Task prompt:
For each line of the listing below that contains the string "dumbbell", copy the line.

Data segment:
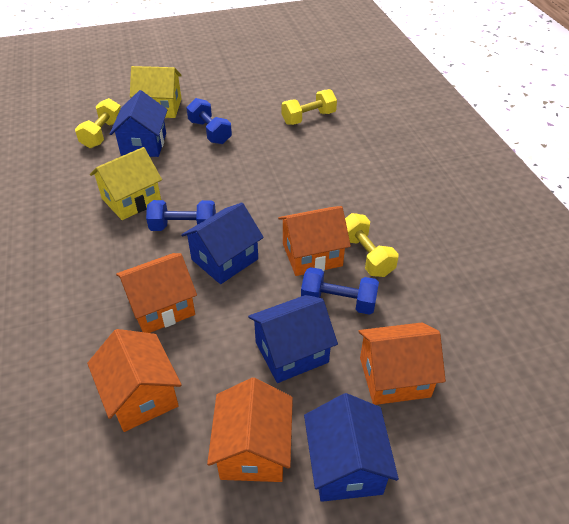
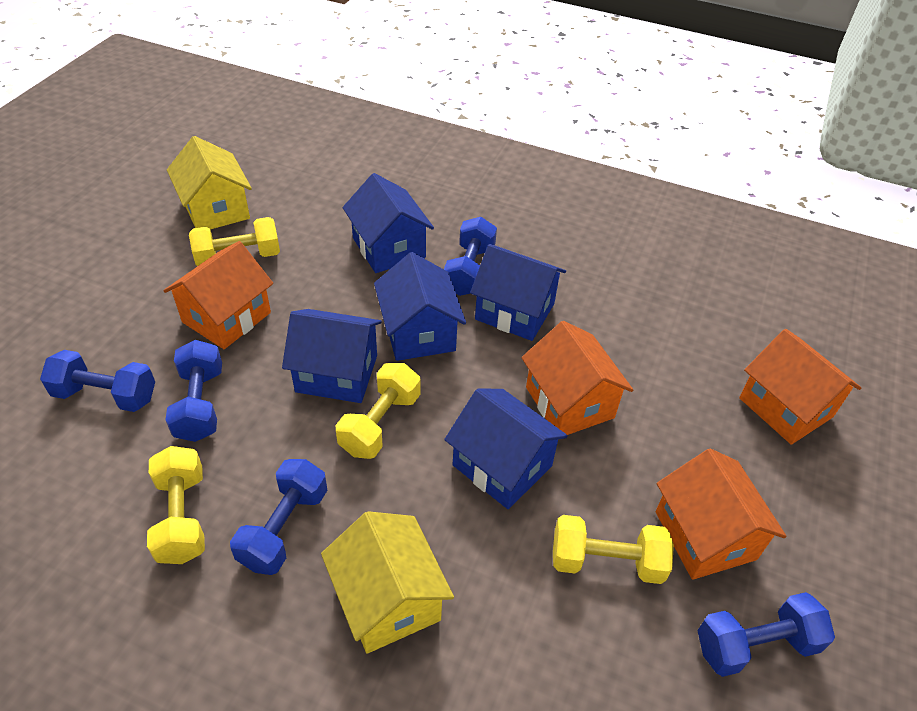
blue dumbbell: 3 -> 5
blue house: 4 -> 5
orange house: 5 -> 4
yellow dumbbell: 3 -> 4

Your solution:
blue dumbbell: 3 -> 5
yellow dumbbell: 3 -> 4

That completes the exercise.